Requirements: Copy out each line of the material in which the word "instances" appears.
==*==
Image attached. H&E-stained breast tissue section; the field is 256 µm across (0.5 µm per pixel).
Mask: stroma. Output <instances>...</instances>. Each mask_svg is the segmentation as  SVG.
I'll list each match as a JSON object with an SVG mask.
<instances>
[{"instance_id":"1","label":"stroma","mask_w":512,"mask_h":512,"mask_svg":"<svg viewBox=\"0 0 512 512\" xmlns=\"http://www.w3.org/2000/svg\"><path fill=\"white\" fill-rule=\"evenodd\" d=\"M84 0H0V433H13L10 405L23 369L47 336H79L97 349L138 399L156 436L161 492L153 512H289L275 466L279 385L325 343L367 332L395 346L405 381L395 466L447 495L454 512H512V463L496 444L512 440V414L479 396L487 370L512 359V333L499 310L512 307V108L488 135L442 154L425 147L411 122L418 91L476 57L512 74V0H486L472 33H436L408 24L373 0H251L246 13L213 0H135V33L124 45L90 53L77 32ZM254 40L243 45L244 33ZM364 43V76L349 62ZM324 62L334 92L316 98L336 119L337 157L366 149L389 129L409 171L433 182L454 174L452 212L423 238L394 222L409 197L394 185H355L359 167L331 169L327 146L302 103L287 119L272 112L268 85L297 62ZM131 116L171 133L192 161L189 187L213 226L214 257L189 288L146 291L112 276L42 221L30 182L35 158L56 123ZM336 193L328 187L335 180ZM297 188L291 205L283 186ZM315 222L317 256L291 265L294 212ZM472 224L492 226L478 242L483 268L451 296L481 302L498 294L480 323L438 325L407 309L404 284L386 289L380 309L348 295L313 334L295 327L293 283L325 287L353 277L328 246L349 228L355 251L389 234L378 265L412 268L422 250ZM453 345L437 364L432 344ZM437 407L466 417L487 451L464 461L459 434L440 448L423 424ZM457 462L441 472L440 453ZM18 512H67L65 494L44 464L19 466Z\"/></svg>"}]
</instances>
==*==
Final answer:
Mask: stroma. Output <instances>...</instances>. Each mask_svg is the segmentation as  SVG.
<instances>
</instances>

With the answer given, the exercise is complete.